Every single entry should be printed exactly.
——
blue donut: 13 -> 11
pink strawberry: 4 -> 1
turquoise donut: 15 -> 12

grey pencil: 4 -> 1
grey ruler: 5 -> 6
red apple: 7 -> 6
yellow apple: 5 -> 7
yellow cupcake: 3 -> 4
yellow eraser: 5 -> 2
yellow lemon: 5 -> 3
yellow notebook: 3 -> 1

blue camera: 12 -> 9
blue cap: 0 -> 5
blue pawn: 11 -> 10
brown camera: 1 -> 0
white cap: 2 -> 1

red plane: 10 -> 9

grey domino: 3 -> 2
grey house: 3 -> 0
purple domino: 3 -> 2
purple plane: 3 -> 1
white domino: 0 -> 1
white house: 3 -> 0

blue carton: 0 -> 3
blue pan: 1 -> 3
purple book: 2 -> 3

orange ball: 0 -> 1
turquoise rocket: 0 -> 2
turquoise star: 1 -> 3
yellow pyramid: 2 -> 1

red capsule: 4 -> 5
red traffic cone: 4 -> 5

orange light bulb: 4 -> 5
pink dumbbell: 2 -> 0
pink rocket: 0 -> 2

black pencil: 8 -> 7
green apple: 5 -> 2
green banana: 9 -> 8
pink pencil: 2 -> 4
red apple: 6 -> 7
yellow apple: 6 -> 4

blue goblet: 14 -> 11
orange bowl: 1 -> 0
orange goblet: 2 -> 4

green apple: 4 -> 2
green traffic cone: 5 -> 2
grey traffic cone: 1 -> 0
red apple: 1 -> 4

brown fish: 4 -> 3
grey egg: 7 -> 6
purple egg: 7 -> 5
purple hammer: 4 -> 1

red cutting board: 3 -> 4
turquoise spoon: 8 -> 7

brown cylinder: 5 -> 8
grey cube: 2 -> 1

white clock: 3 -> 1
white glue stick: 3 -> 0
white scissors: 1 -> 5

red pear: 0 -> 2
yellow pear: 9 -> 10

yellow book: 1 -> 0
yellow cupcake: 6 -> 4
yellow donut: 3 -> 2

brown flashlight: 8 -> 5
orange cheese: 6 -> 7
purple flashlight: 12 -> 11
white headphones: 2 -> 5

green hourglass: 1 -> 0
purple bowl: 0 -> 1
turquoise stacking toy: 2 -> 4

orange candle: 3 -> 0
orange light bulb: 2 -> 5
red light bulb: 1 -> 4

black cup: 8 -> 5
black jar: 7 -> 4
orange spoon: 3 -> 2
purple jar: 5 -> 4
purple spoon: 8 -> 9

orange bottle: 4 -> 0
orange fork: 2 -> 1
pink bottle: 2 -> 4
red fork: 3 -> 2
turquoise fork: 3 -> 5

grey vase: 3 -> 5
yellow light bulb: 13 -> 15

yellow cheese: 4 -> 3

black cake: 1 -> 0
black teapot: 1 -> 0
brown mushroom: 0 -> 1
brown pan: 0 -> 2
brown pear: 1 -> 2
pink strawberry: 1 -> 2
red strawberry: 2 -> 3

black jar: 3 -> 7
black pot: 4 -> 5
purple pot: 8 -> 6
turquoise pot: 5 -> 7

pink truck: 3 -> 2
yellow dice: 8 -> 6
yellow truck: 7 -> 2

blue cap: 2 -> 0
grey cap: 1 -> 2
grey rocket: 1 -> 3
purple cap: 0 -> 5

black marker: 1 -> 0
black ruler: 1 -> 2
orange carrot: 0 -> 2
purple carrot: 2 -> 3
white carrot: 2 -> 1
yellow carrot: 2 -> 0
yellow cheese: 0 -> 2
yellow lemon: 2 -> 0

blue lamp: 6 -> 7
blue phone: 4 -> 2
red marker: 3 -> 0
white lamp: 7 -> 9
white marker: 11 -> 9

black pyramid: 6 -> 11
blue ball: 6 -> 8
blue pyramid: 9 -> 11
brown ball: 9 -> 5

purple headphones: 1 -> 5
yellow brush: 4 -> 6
——
> [TASK SOLUTION]
blue donut: 13 -> 11
pink strawberry: 4 -> 1
turquoise donut: 15 -> 12

grey pencil: 4 -> 1
grey ruler: 5 -> 6
red apple: 7 -> 6
yellow apple: 5 -> 7
yellow cupcake: 3 -> 4
yellow eraser: 5 -> 2
yellow lemon: 5 -> 3
yellow notebook: 3 -> 1

blue camera: 12 -> 9
blue cap: 0 -> 5
blue pawn: 11 -> 10
brown camera: 1 -> 0
white cap: 2 -> 1

red plane: 10 -> 9

grey domino: 3 -> 2
grey house: 3 -> 0
purple domino: 3 -> 2
purple plane: 3 -> 1
white domino: 0 -> 1
white house: 3 -> 0

blue carton: 0 -> 3
blue pan: 1 -> 3
purple book: 2 -> 3

orange ball: 0 -> 1
turquoise rocket: 0 -> 2
turquoise star: 1 -> 3
yellow pyramid: 2 -> 1

red capsule: 4 -> 5
red traffic cone: 4 -> 5

orange light bulb: 4 -> 5
pink dumbbell: 2 -> 0
pink rocket: 0 -> 2

black pencil: 8 -> 7
green apple: 5 -> 2
green banana: 9 -> 8
pink pencil: 2 -> 4
red apple: 6 -> 7
yellow apple: 6 -> 4

blue goblet: 14 -> 11
orange bowl: 1 -> 0
orange goblet: 2 -> 4

green apple: 4 -> 2
green traffic cone: 5 -> 2
grey traffic cone: 1 -> 0
red apple: 1 -> 4

brown fish: 4 -> 3
grey egg: 7 -> 6
purple egg: 7 -> 5
purple hammer: 4 -> 1

red cutting board: 3 -> 4
turquoise spoon: 8 -> 7

brown cylinder: 5 -> 8
grey cube: 2 -> 1

white clock: 3 -> 1
white glue stick: 3 -> 0
white scissors: 1 -> 5

red pear: 0 -> 2
yellow pear: 9 -> 10

yellow book: 1 -> 0
yellow cupcake: 6 -> 4
yellow donut: 3 -> 2

brown flashlight: 8 -> 5
orange cheese: 6 -> 7
purple flashlight: 12 -> 11
white headphones: 2 -> 5

green hourglass: 1 -> 0
purple bowl: 0 -> 1
turquoise stacking toy: 2 -> 4

orange candle: 3 -> 0
orange light bulb: 2 -> 5
red light bulb: 1 -> 4

black cup: 8 -> 5
black jar: 7 -> 4
orange spoon: 3 -> 2
purple jar: 5 -> 4
purple spoon: 8 -> 9

orange bottle: 4 -> 0
orange fork: 2 -> 1
pink bottle: 2 -> 4
red fork: 3 -> 2
turquoise fork: 3 -> 5

grey vase: 3 -> 5
yellow light bulb: 13 -> 15

yellow cheese: 4 -> 3

black cake: 1 -> 0
black teapot: 1 -> 0
brown mushroom: 0 -> 1
brown pan: 0 -> 2
brown pear: 1 -> 2
pink strawberry: 1 -> 2
red strawberry: 2 -> 3

black jar: 3 -> 7
black pot: 4 -> 5
purple pot: 8 -> 6
turquoise pot: 5 -> 7

pink truck: 3 -> 2
yellow dice: 8 -> 6
yellow truck: 7 -> 2

blue cap: 2 -> 0
grey cap: 1 -> 2
grey rocket: 1 -> 3
purple cap: 0 -> 5

black marker: 1 -> 0
black ruler: 1 -> 2
orange carrot: 0 -> 2
purple carrot: 2 -> 3
white carrot: 2 -> 1
yellow carrot: 2 -> 0
yellow cheese: 0 -> 2
yellow lemon: 2 -> 0

blue lamp: 6 -> 7
blue phone: 4 -> 2
red marker: 3 -> 0
white lamp: 7 -> 9
white marker: 11 -> 9

black pyramid: 6 -> 11
blue ball: 6 -> 8
blue pyramid: 9 -> 11
brown ball: 9 -> 5

purple headphones: 1 -> 5
yellow brush: 4 -> 6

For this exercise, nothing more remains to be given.